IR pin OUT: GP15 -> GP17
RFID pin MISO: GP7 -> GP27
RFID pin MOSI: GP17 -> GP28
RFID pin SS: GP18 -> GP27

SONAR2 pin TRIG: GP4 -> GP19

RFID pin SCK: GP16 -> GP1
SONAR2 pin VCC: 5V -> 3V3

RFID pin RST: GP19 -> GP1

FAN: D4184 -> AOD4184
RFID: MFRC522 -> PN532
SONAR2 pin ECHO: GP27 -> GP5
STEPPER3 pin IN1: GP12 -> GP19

------------------------------------

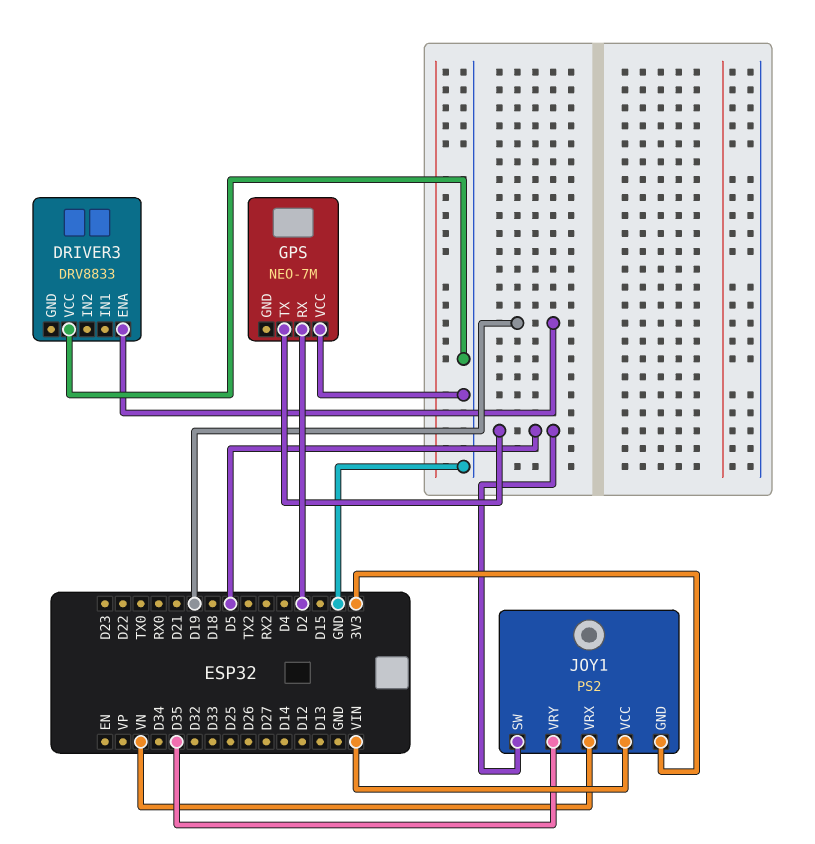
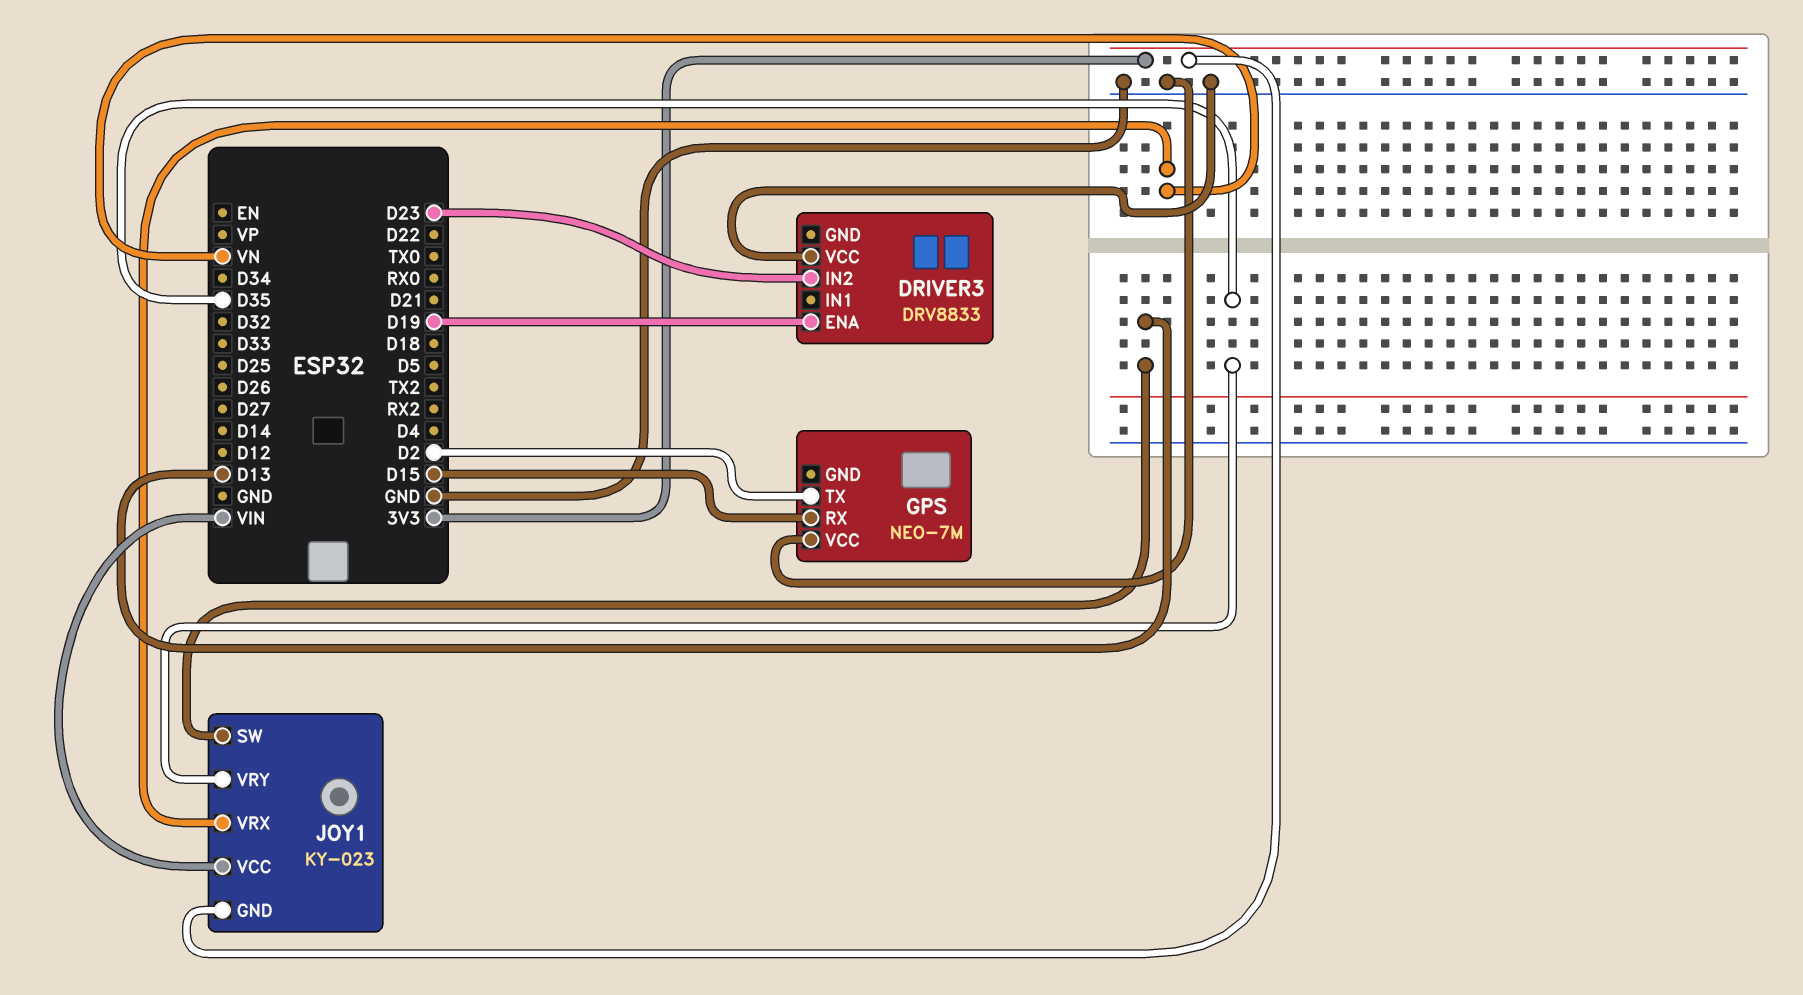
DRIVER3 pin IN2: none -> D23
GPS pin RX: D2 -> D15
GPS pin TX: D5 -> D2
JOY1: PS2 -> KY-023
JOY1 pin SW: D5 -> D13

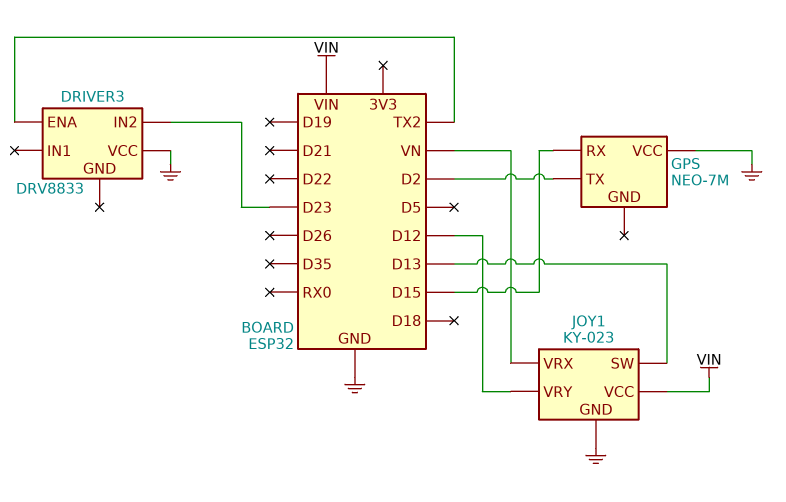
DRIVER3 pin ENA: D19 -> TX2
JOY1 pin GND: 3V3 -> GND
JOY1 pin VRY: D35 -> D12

------------------------------------

How to complete this task –
Return, with no change at all, every line in the entries above from the line containing "RFID pin MISO: GP7 -> GP27" through the line containing "STEPPER3 pin IN1: GP12 -> GP19".

Result for this task –
RFID pin MISO: GP7 -> GP27
RFID pin MOSI: GP17 -> GP28
RFID pin SS: GP18 -> GP27

SONAR2 pin TRIG: GP4 -> GP19

RFID pin SCK: GP16 -> GP1
SONAR2 pin VCC: 5V -> 3V3

RFID pin RST: GP19 -> GP1

FAN: D4184 -> AOD4184
RFID: MFRC522 -> PN532
SONAR2 pin ECHO: GP27 -> GP5
STEPPER3 pin IN1: GP12 -> GP19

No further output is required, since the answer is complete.